*** Opening Data for this task ***

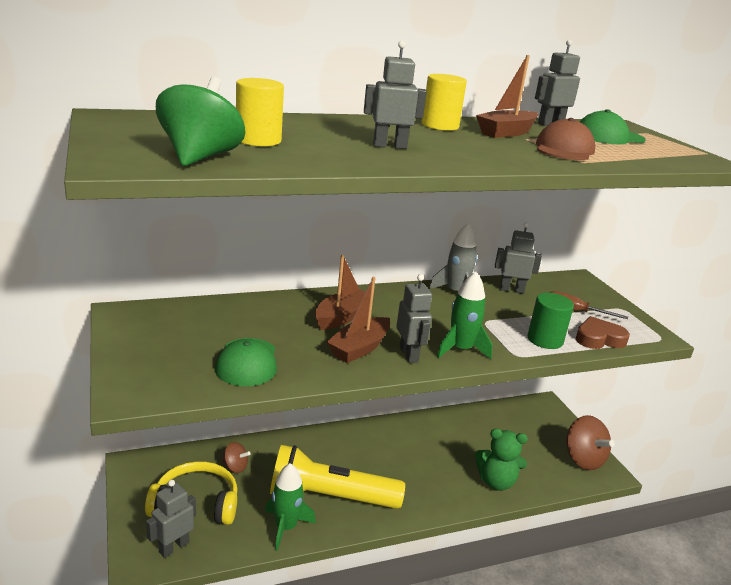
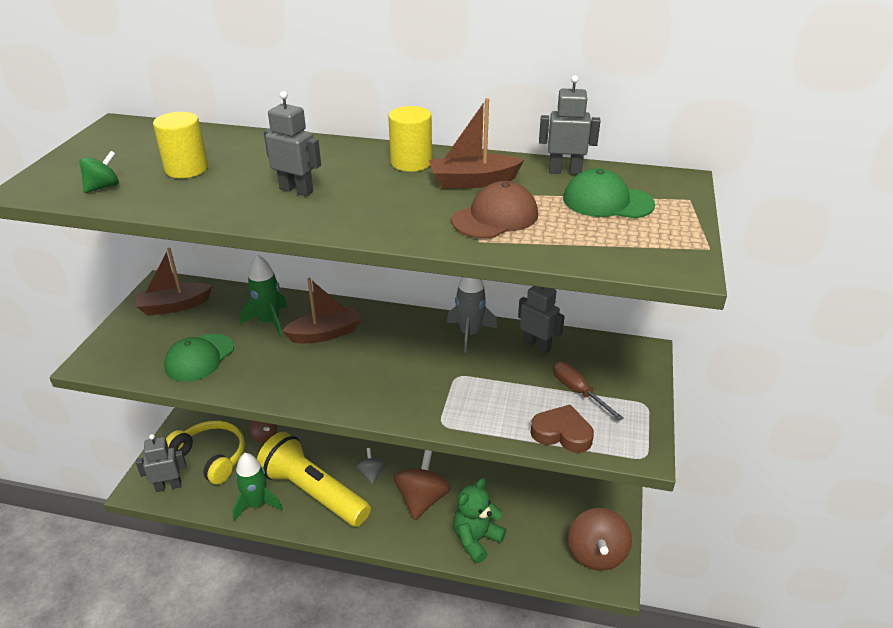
camera: 35 degrees right, 10 degrees up
(200, 157) = (103, 187): green spinning top -> green spinning top, size x0.53
(359, 348) = (303, 371): brown boat -> brown boat (174, 306)
(366, 463) = (371, 473): none -> grey spinning top
(409, 354) = (338, 391): grey robot -> none
(427, 468) = (422, 499): none -> brown spinning top
(460, 349) = (393, 400): green rocket -> green rocket (269, 322)
(496, 482) = (476, 539): green teddy bear -> green teddy bear turned 90 degrees clockwise
(545, 340) = (496, 416): green cylinder -> none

*** Closing Data for this task ***

**Problem to solve:**
Only the pictures stay out; everything else in the listing above must be repeated exactly.

**Task output:**
camera: 35 degrees right, 10 degrees up
(200, 157) = (103, 187): green spinning top -> green spinning top, size x0.53
(359, 348) = (303, 371): brown boat -> brown boat (174, 306)
(366, 463) = (371, 473): none -> grey spinning top
(409, 354) = (338, 391): grey robot -> none
(427, 468) = (422, 499): none -> brown spinning top
(460, 349) = (393, 400): green rocket -> green rocket (269, 322)
(496, 482) = (476, 539): green teddy bear -> green teddy bear turned 90 degrees clockwise
(545, 340) = (496, 416): green cylinder -> none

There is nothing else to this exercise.